BEGIN
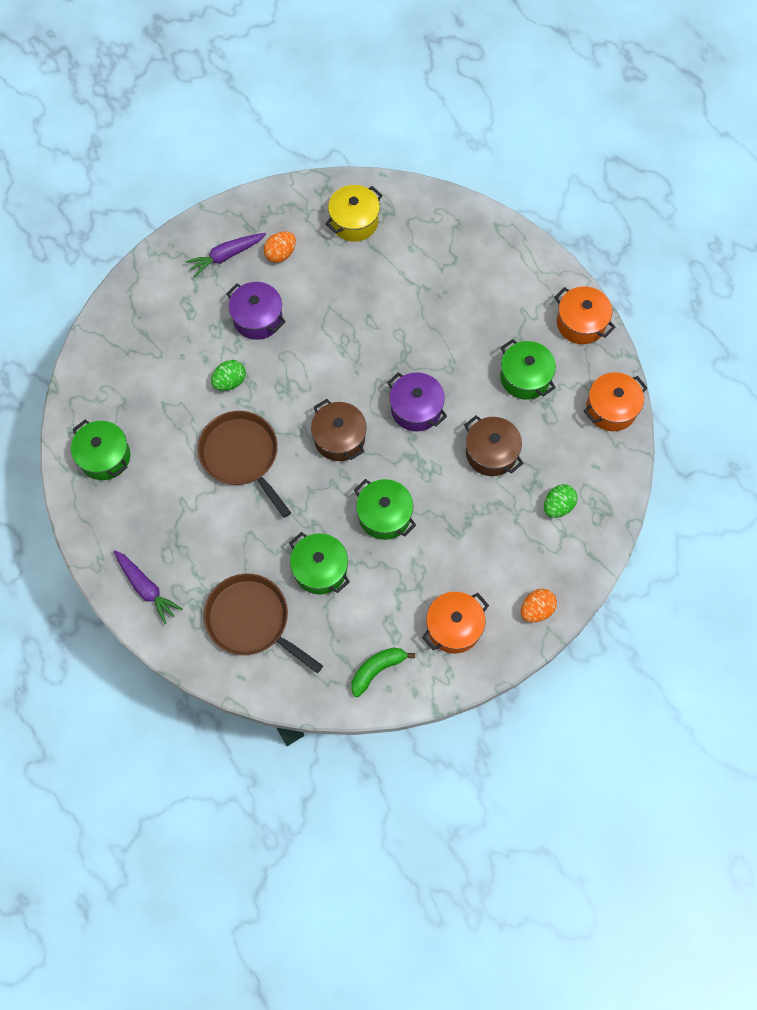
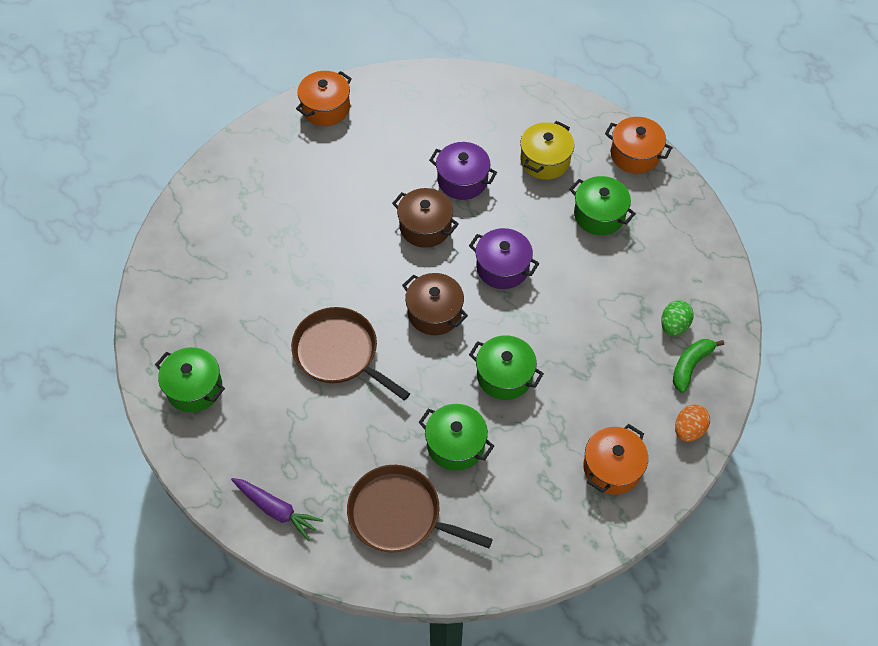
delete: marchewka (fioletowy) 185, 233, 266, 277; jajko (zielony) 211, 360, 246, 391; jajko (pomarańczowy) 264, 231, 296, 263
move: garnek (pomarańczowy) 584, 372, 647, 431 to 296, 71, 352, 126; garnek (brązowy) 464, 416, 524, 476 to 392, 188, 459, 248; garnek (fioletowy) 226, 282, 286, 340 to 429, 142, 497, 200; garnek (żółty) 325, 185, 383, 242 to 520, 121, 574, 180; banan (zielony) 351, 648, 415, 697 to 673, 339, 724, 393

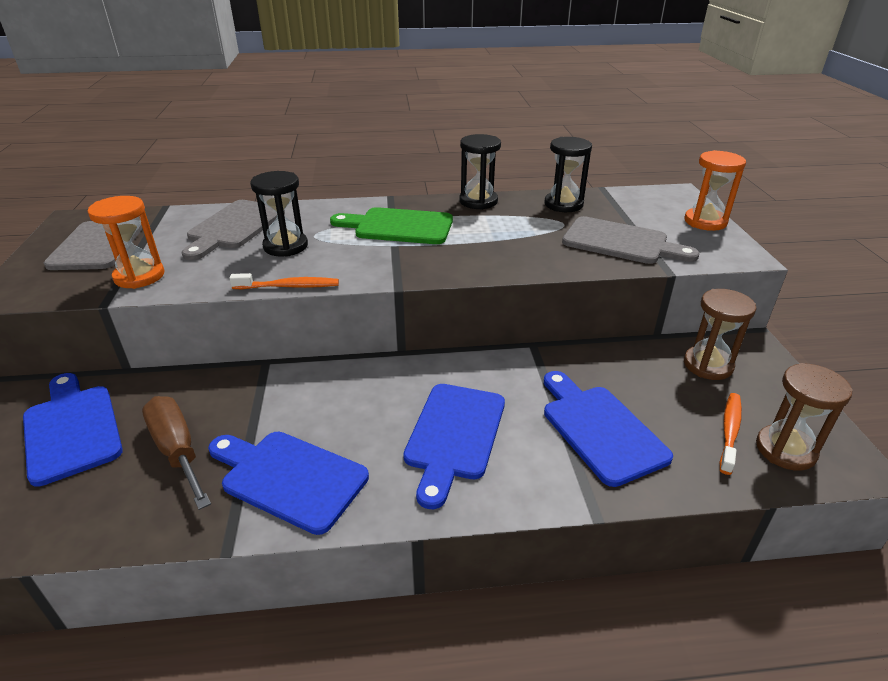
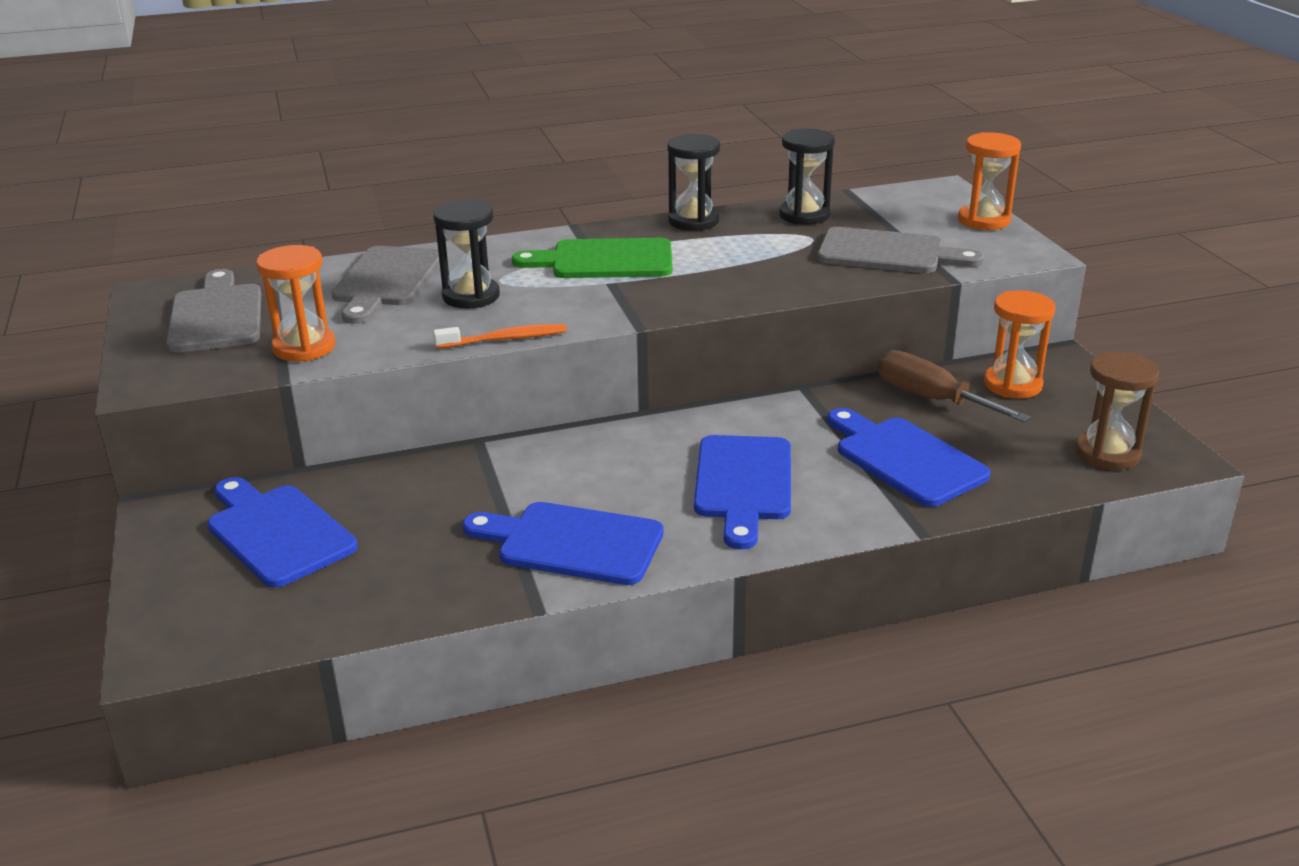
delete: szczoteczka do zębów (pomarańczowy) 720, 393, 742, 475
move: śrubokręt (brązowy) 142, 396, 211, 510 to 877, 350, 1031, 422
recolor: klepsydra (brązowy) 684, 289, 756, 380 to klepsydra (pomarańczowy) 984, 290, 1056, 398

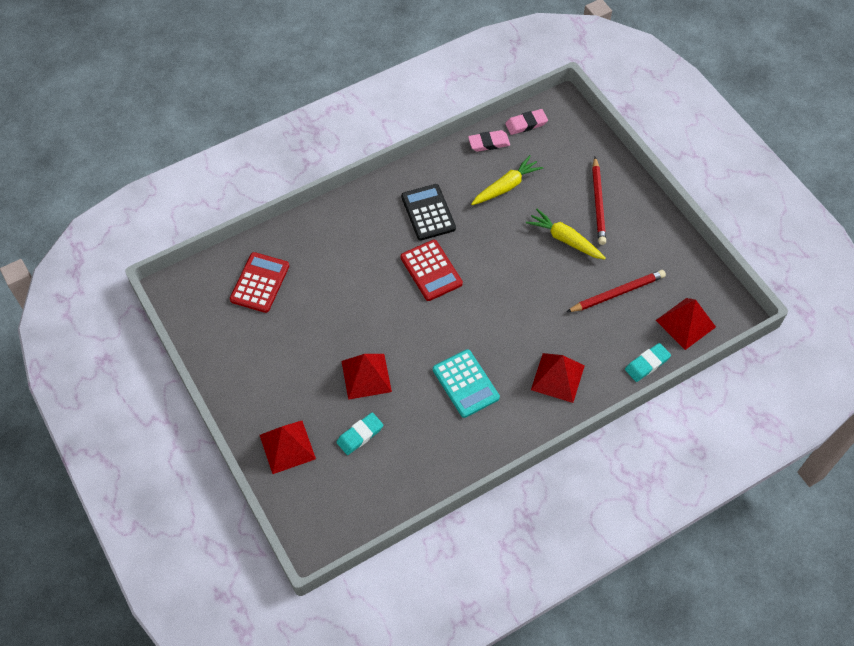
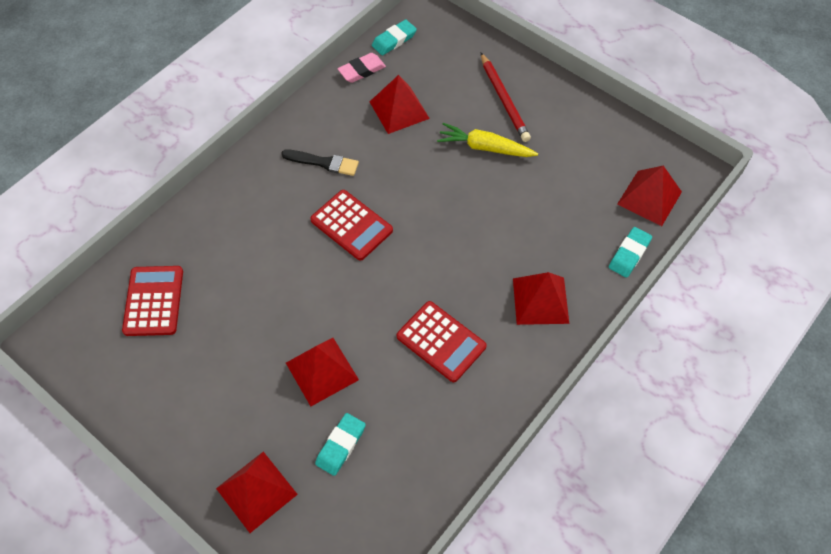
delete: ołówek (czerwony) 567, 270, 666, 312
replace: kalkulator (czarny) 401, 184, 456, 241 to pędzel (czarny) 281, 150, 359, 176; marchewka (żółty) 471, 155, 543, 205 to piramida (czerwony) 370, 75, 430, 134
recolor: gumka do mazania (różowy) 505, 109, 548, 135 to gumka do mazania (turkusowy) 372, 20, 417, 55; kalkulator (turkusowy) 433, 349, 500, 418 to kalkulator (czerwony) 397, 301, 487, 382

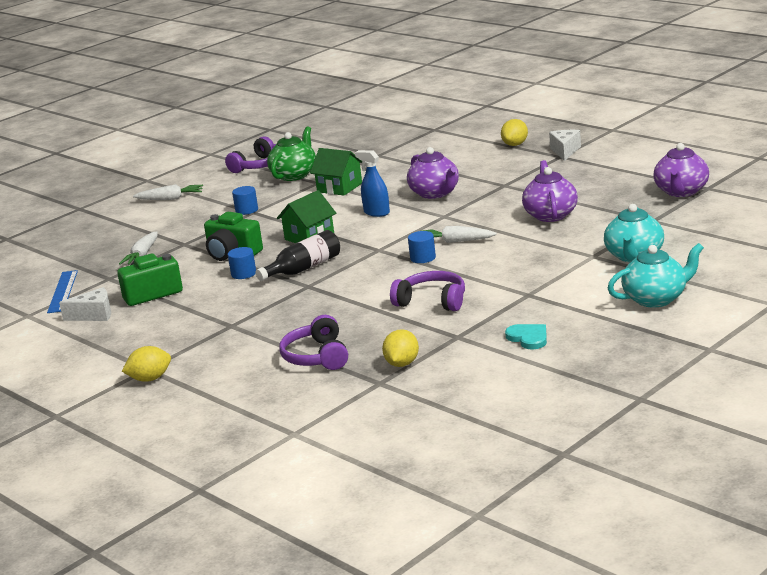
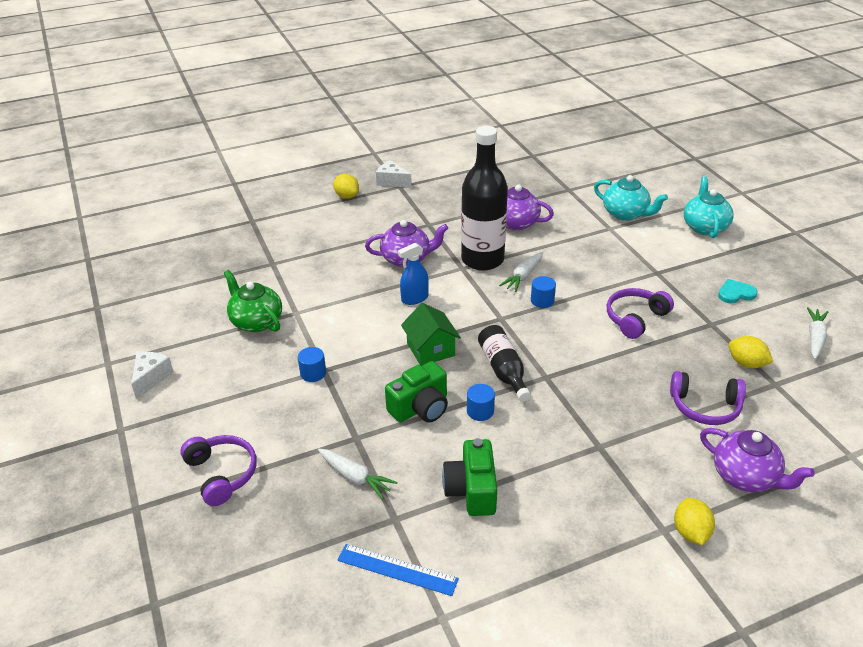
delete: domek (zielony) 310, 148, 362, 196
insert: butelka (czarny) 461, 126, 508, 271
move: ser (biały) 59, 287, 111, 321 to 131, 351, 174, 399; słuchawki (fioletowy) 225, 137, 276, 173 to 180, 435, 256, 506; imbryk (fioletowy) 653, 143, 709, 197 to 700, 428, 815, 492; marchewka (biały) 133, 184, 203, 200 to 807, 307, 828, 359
END
Goal of the exercise: Please print the data above once more, exactly as it appears, with no pictures.

Completed task:
delete: marchewka (fioletowy) 185, 233, 266, 277; jajko (zielony) 211, 360, 246, 391; jajko (pomarańczowy) 264, 231, 296, 263
move: garnek (pomarańczowy) 584, 372, 647, 431 to 296, 71, 352, 126; garnek (brązowy) 464, 416, 524, 476 to 392, 188, 459, 248; garnek (fioletowy) 226, 282, 286, 340 to 429, 142, 497, 200; garnek (żółty) 325, 185, 383, 242 to 520, 121, 574, 180; banan (zielony) 351, 648, 415, 697 to 673, 339, 724, 393

delete: szczoteczka do zębów (pomarańczowy) 720, 393, 742, 475
move: śrubokręt (brązowy) 142, 396, 211, 510 to 877, 350, 1031, 422
recolor: klepsydra (brązowy) 684, 289, 756, 380 to klepsydra (pomarańczowy) 984, 290, 1056, 398

delete: ołówek (czerwony) 567, 270, 666, 312
replace: kalkulator (czarny) 401, 184, 456, 241 to pędzel (czarny) 281, 150, 359, 176; marchewka (żółty) 471, 155, 543, 205 to piramida (czerwony) 370, 75, 430, 134
recolor: gumka do mazania (różowy) 505, 109, 548, 135 to gumka do mazania (turkusowy) 372, 20, 417, 55; kalkulator (turkusowy) 433, 349, 500, 418 to kalkulator (czerwony) 397, 301, 487, 382

delete: domek (zielony) 310, 148, 362, 196
insert: butelka (czarny) 461, 126, 508, 271
move: ser (biały) 59, 287, 111, 321 to 131, 351, 174, 399; słuchawki (fioletowy) 225, 137, 276, 173 to 180, 435, 256, 506; imbryk (fioletowy) 653, 143, 709, 197 to 700, 428, 815, 492; marchewka (biały) 133, 184, 203, 200 to 807, 307, 828, 359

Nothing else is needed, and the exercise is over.